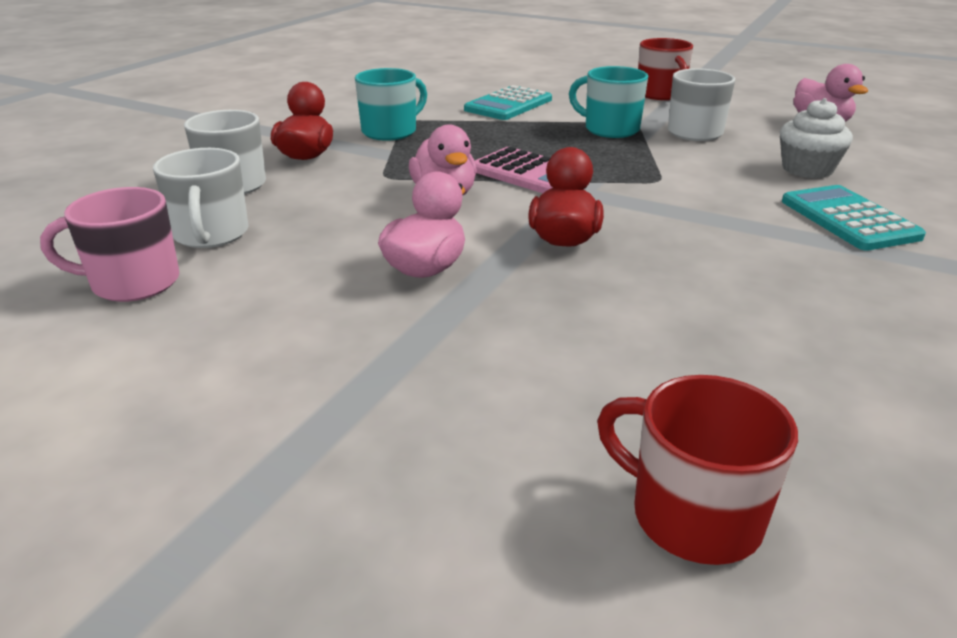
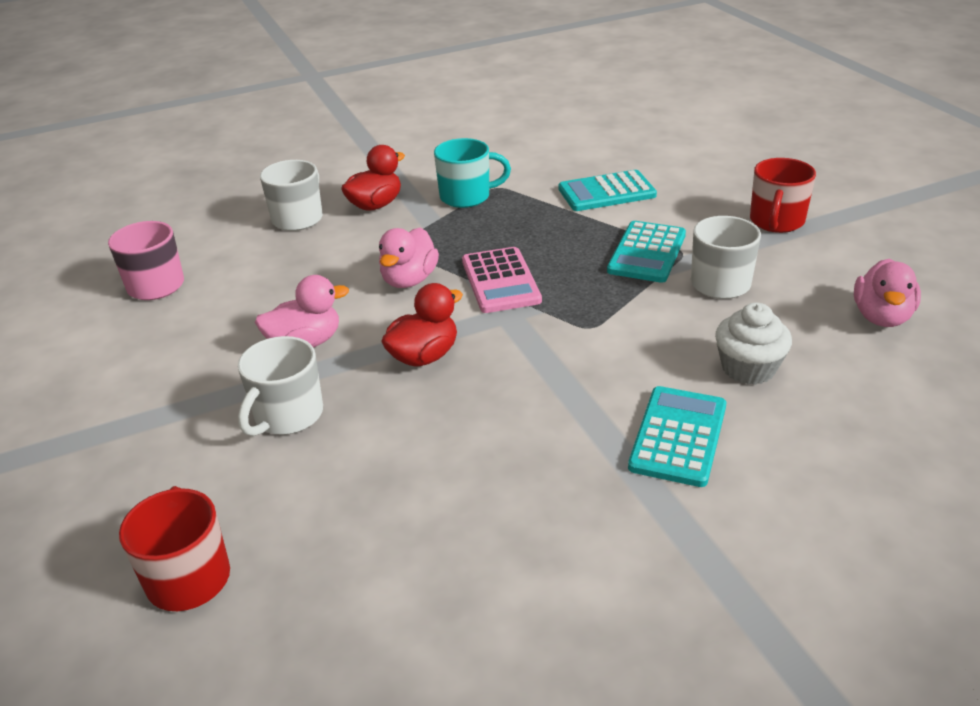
camera: 40 degrees right, 5 degrees up
white mug [153,148,248,248] -> white mug moved to [238,336,323,436]
turquoise mug [569,66,648,138] -> turquoise calculator [607,221,686,283]

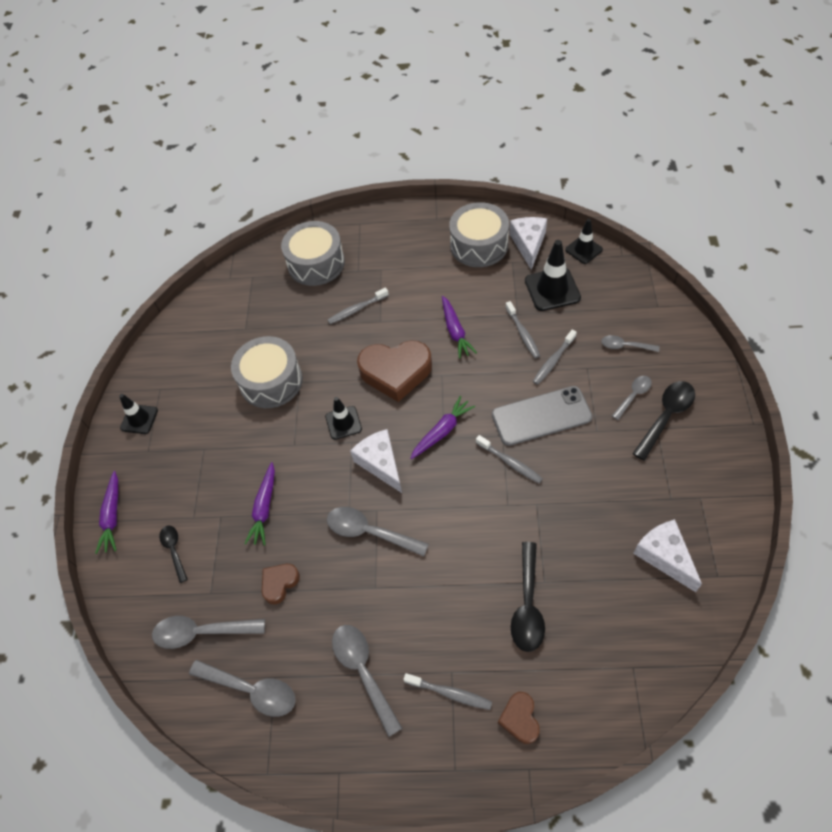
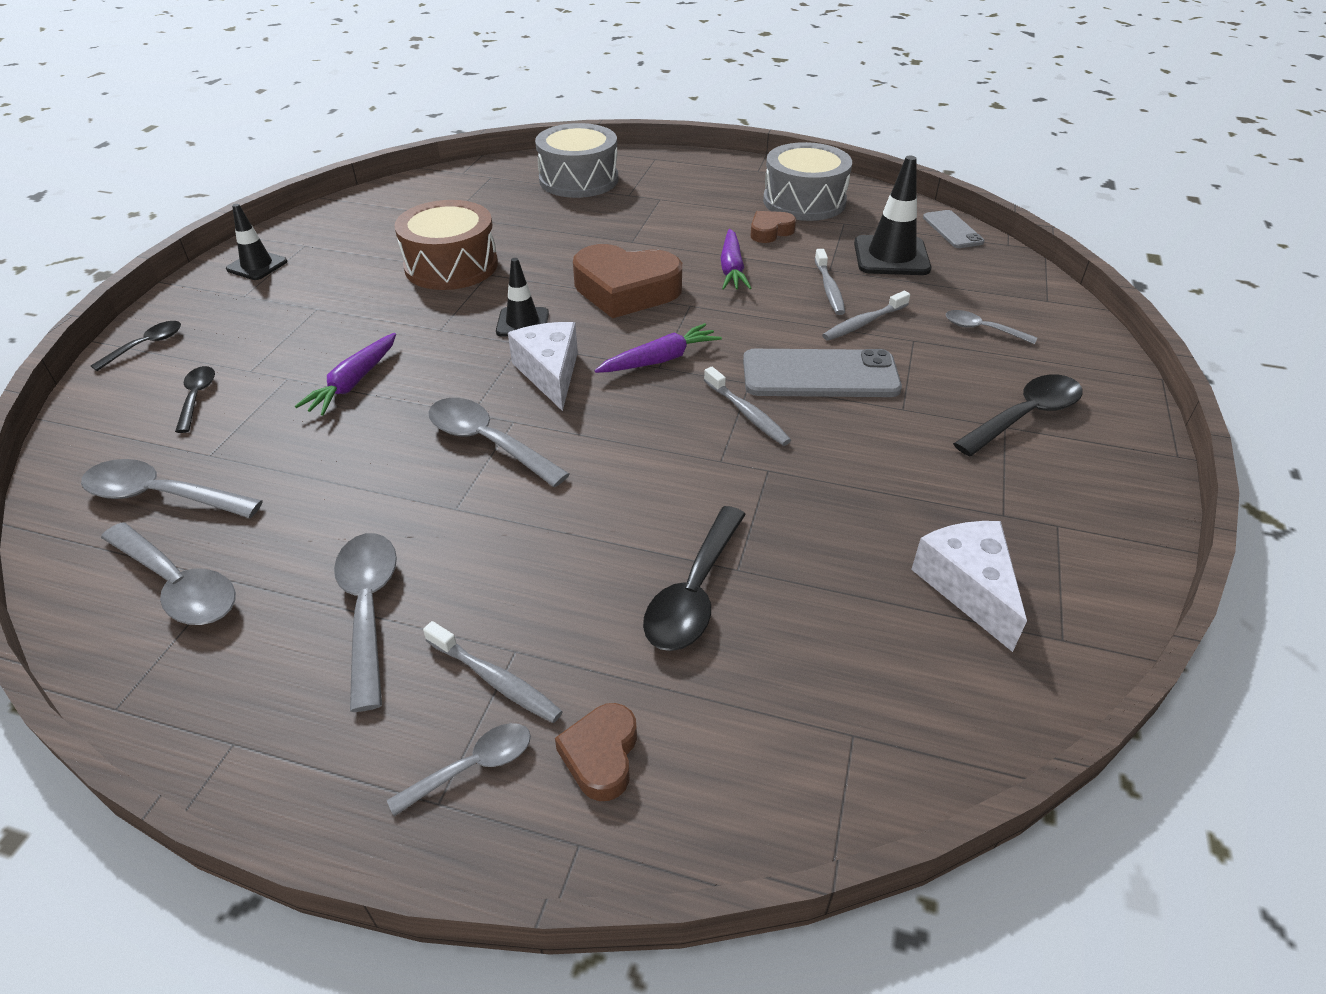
camera: 10 degrees right, 15 degrees down
purple carrot [95,471,118,554] -> black spoon [91,321,181,371]
grey drum [231,336,303,408] -> brown drum [394,200,498,290]
brown heart [262,564,300,605] -> brown heart moved to [750,211,796,243]
grey toothbrush [328,287,389,324] -> none
white cheese [509,217,547,270] -> none
black traffic cone [565,219,603,264] -> grey phone [923,210,985,248]
grey spoon [612,376,652,420] -> grey spoon moved to [387,723,531,816]

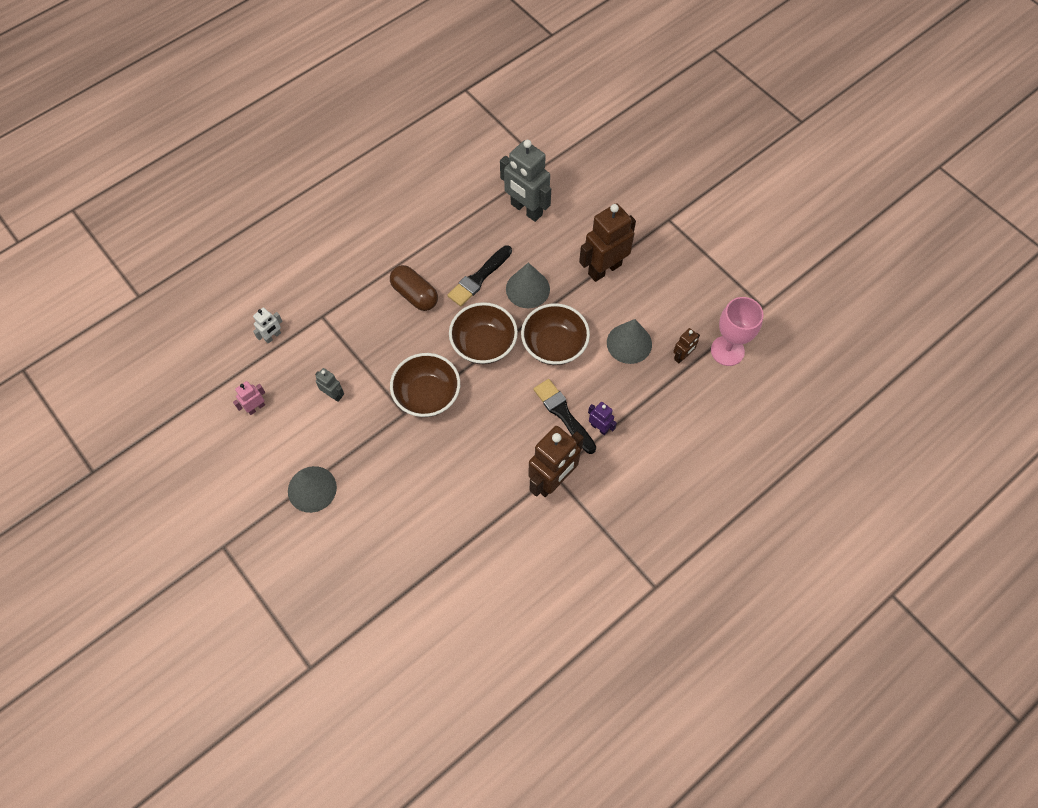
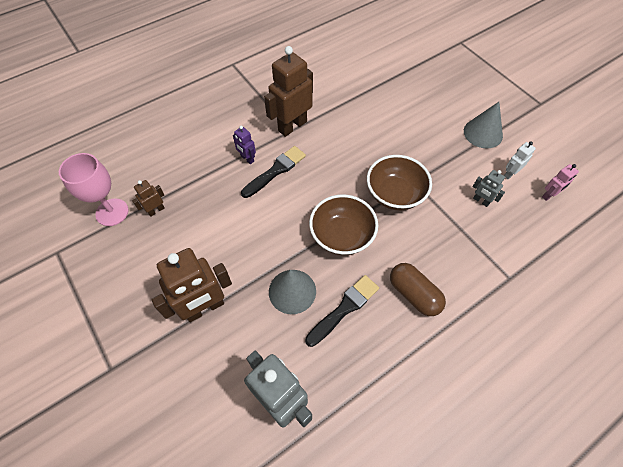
camera: 175 degrees left, 5 degrees down
white robot [253,308,283,344] -> white robot moved to [504,142,536,179]
brown bowl [521,303,590,365] -> none
black brush [533,379,596,454] -> black brush turned 105 degrees counterclockwise [241,146,306,198]
grey cone [607,319,652,364] -> none

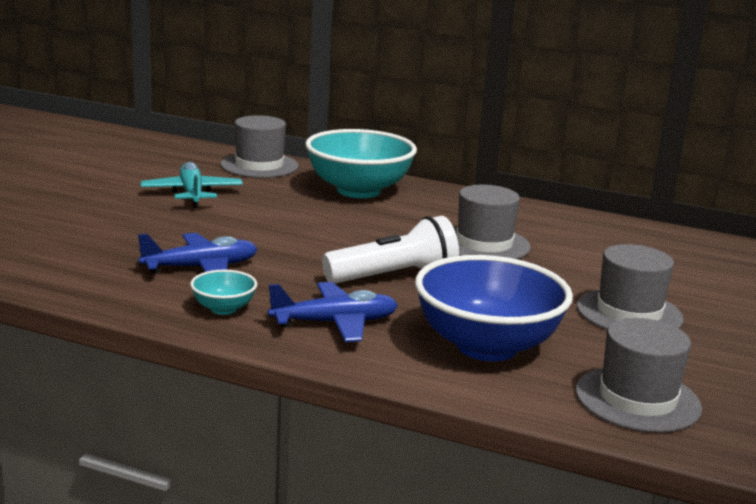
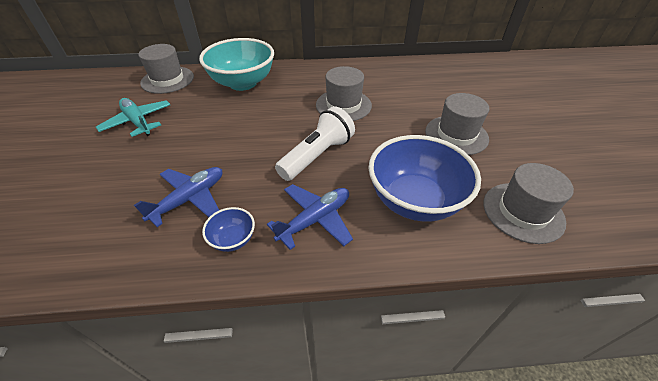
camera: 25 degrees left, 25 degrees up
turquoise bowl [190,270,257,315] -> blue bowl [202,207,255,252]

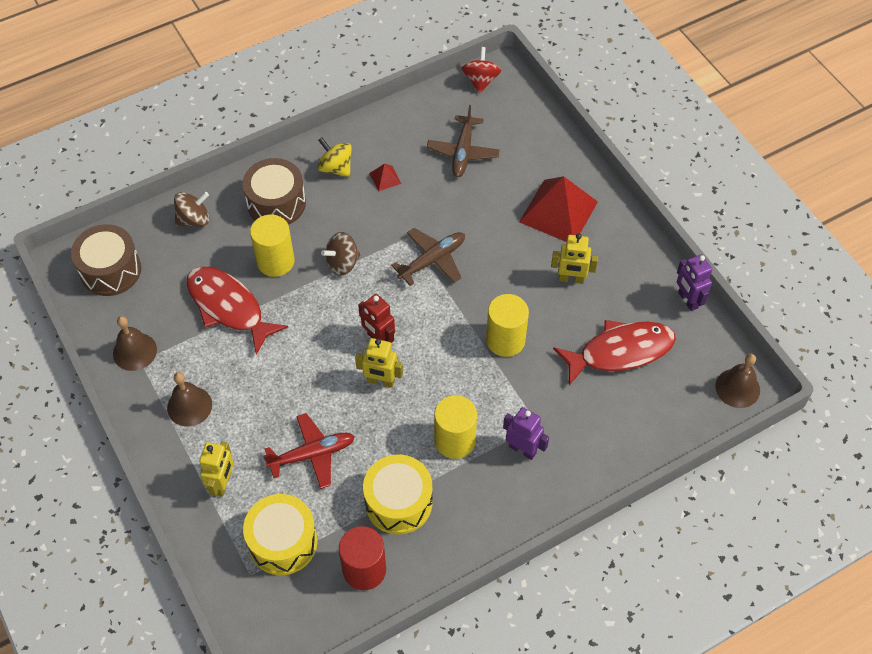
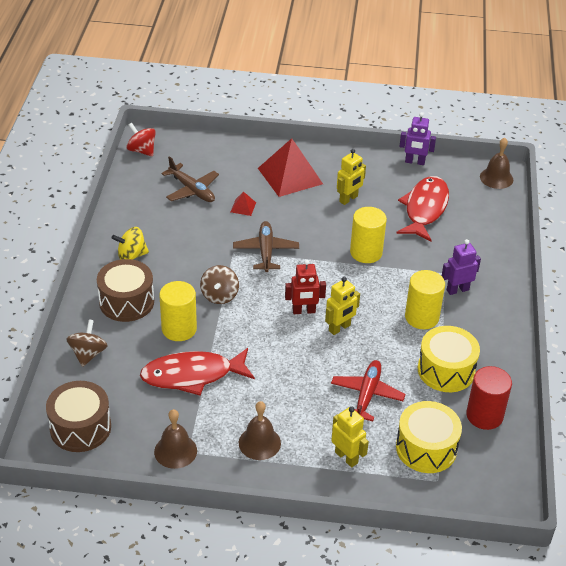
camera: 55 degrees left, 15 degrees down
red pyramid [369,164,401,191] -> red pyramid moved to [231,191,256,216]

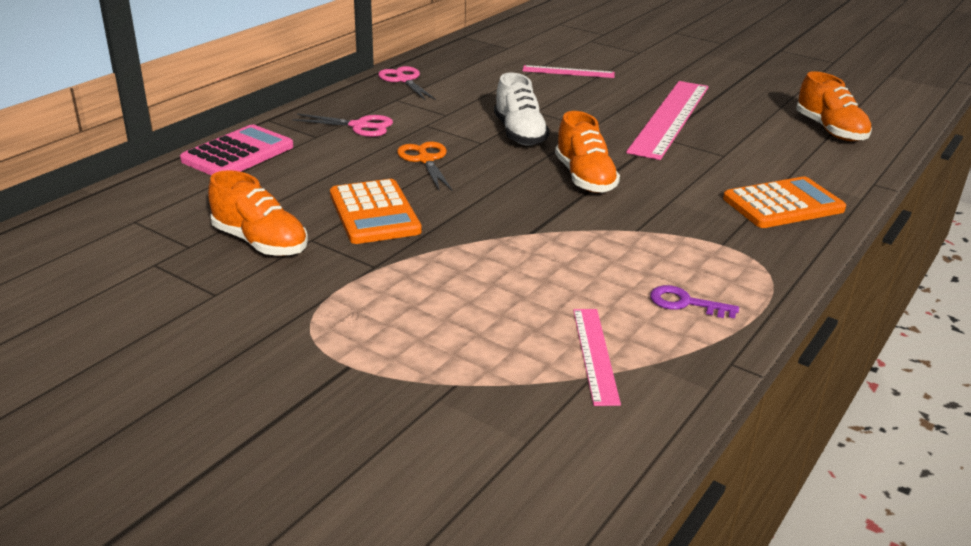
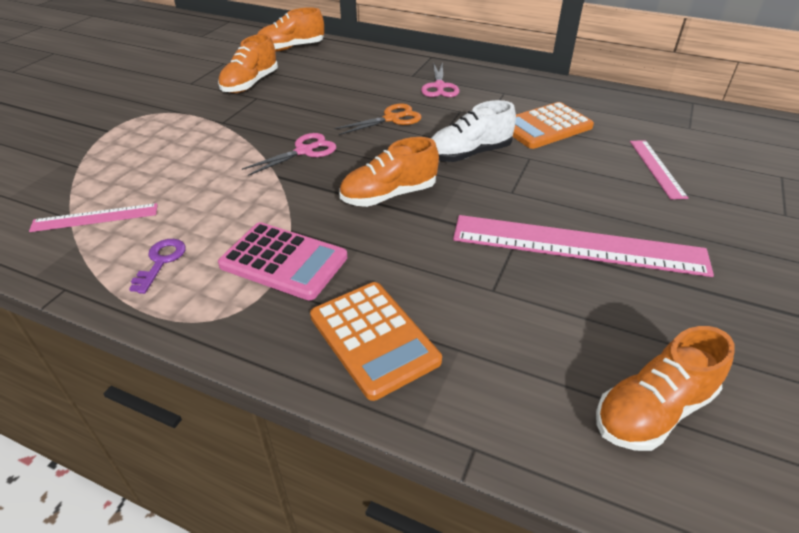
camera: 80 degrees right, 10 degrees up
pink calculator [180,125,294,175] -> pink calculator moved to [218,222,347,300]
orange calculator [330,179,422,244] -> orange calculator moved to [513,102,594,149]
pink scissors [378,66,436,101] -> pink scissors moved to [242,133,337,176]
none -> orange shoe [257,7,324,52]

[Task to carry out] Please state how many lines hold the string "calculator" in the listing above, giving the figure alone.

[Exercise output] 3